What the task requires: What is wanted is every line below from the one with "HALL pin OUT: RX -> 14" up to and including the one with "TFT1 pin SDI: 16 -> TX", retyped exactly, pictures excluded, nothing else.

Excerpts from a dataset
········

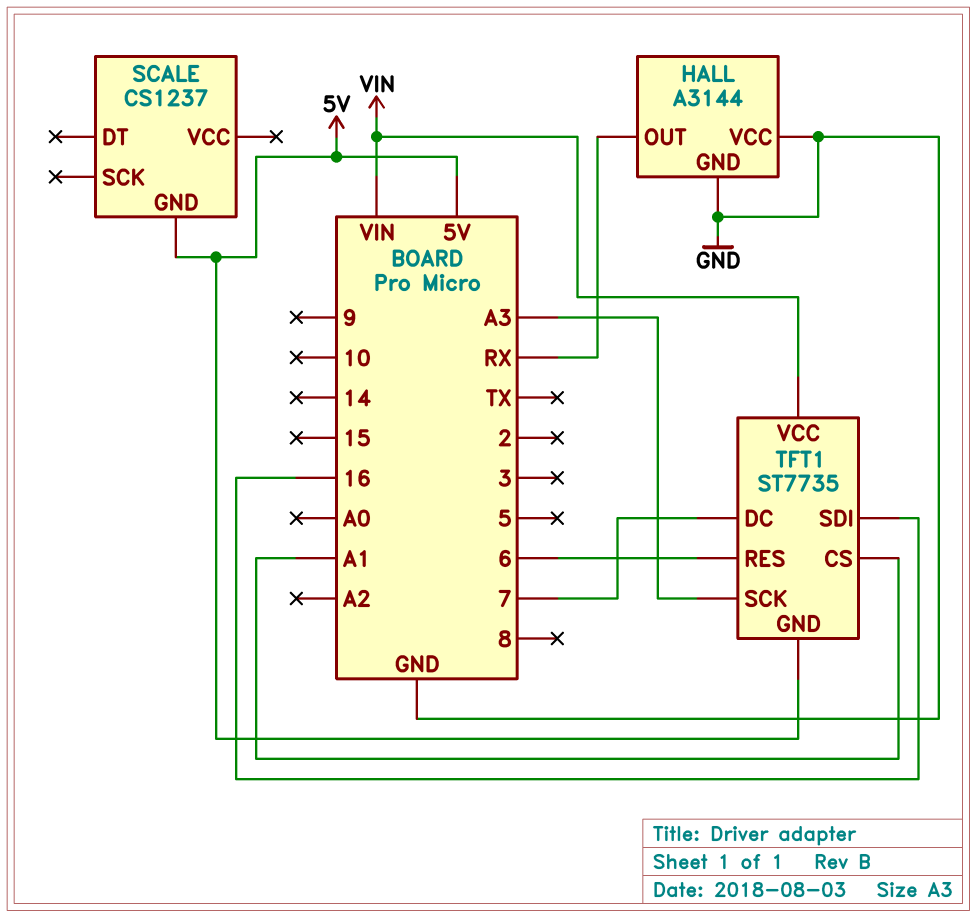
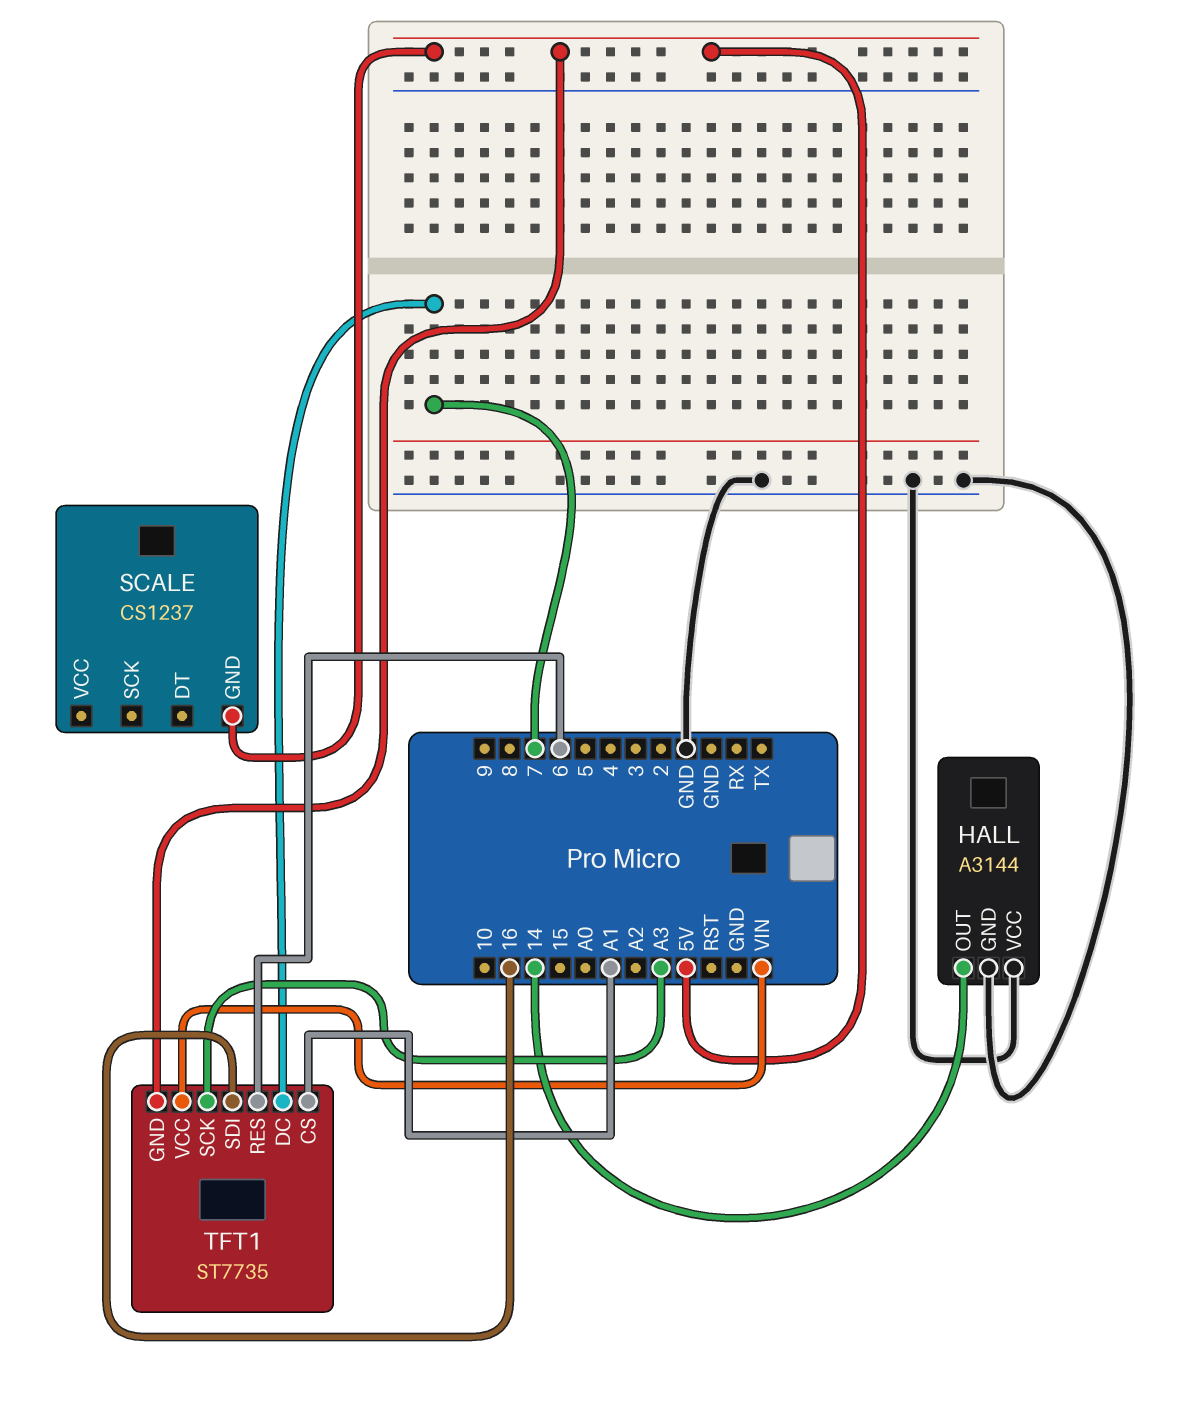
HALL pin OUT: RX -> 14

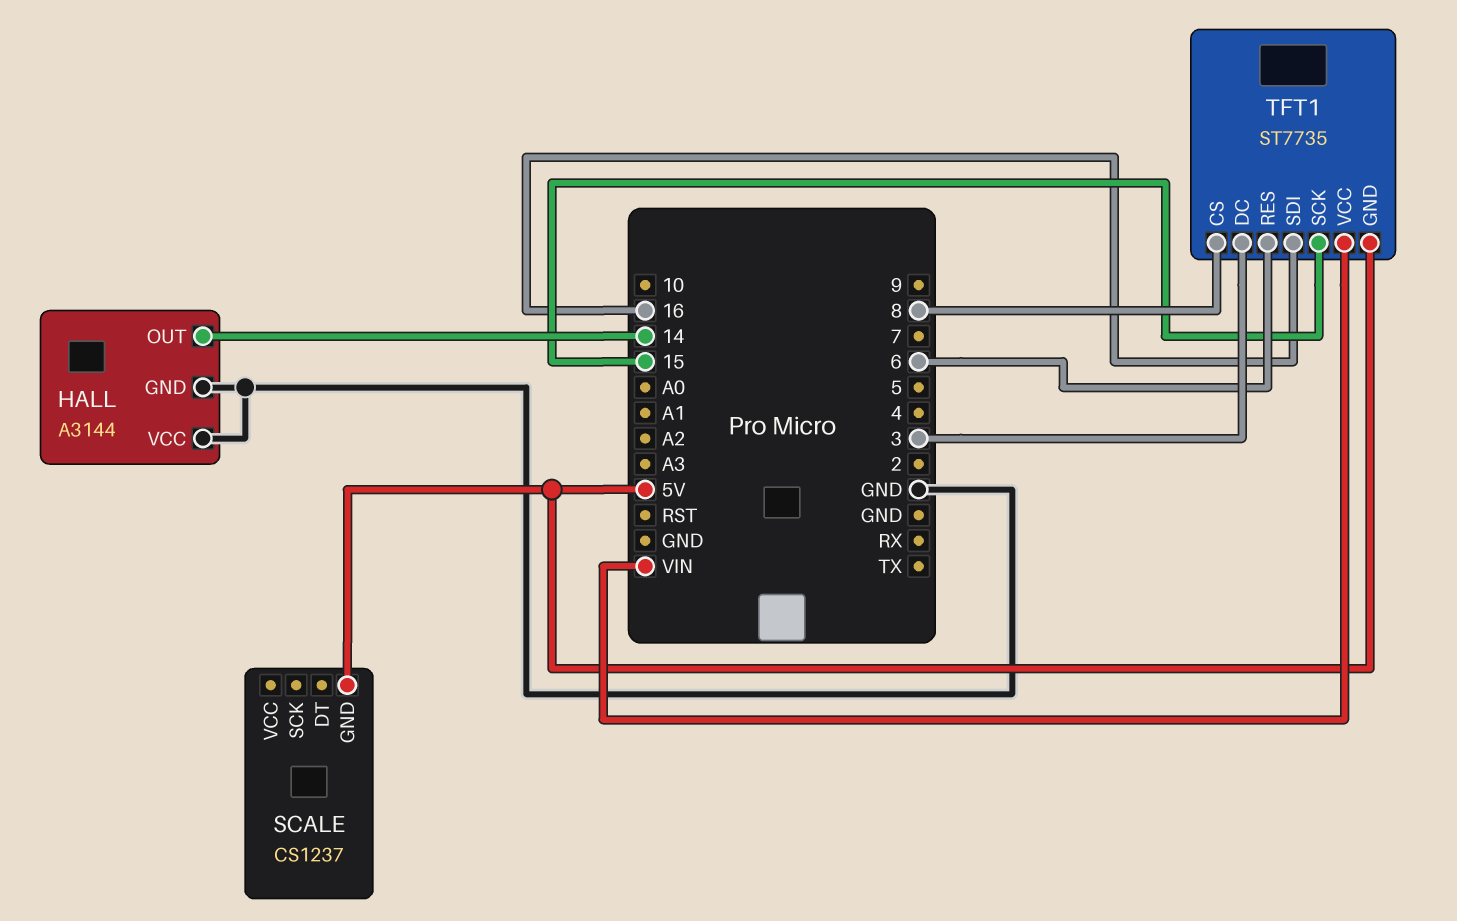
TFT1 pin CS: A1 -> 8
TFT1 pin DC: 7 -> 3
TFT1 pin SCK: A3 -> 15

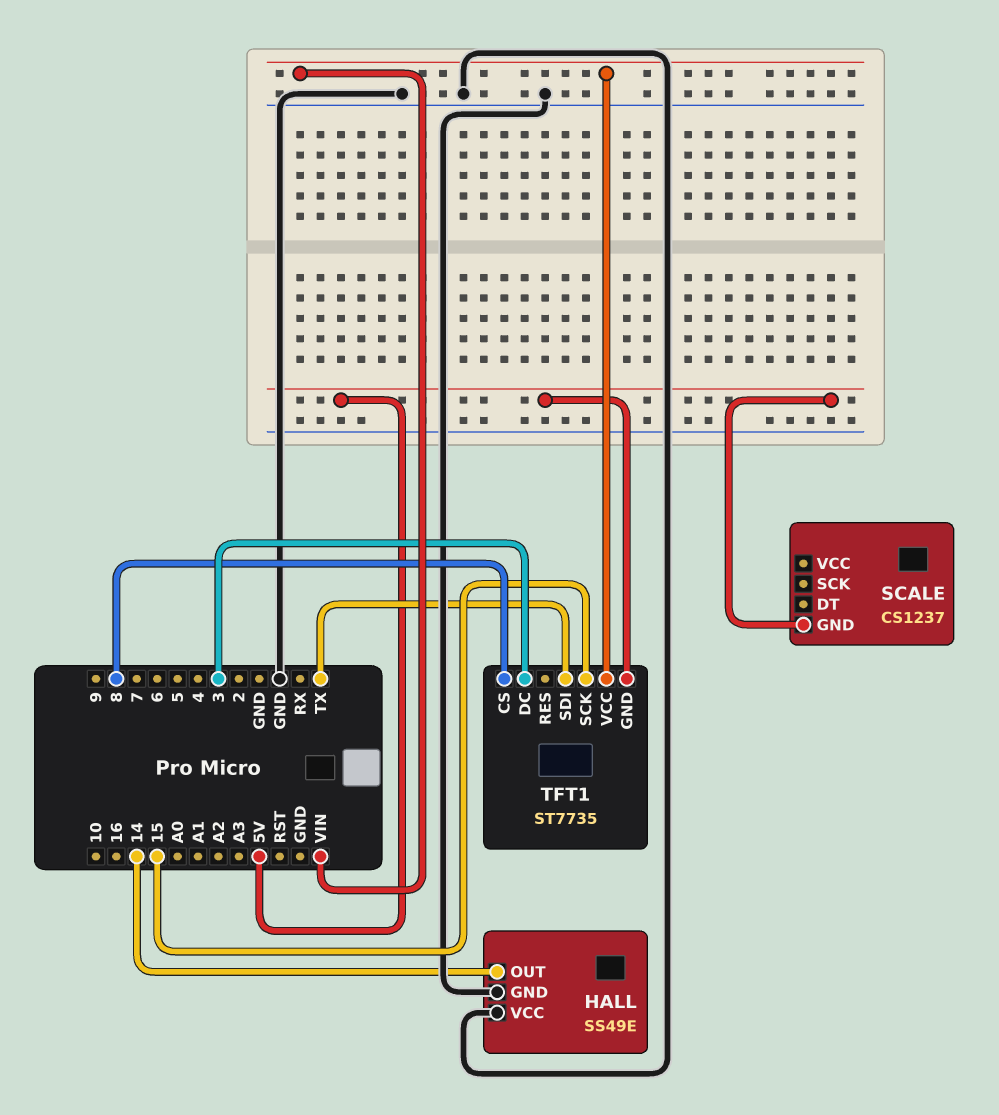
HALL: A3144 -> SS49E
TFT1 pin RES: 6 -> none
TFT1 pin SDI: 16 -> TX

········

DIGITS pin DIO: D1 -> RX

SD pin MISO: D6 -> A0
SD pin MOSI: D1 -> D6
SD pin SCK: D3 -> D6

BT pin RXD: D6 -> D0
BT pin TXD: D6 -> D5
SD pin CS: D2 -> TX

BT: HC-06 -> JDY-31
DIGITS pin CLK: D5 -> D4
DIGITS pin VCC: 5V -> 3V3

········

Output of the task:
HALL pin OUT: RX -> 14

TFT1 pin CS: A1 -> 8
TFT1 pin DC: 7 -> 3
TFT1 pin SCK: A3 -> 15

HALL: A3144 -> SS49E
TFT1 pin RES: 6 -> none
TFT1 pin SDI: 16 -> TX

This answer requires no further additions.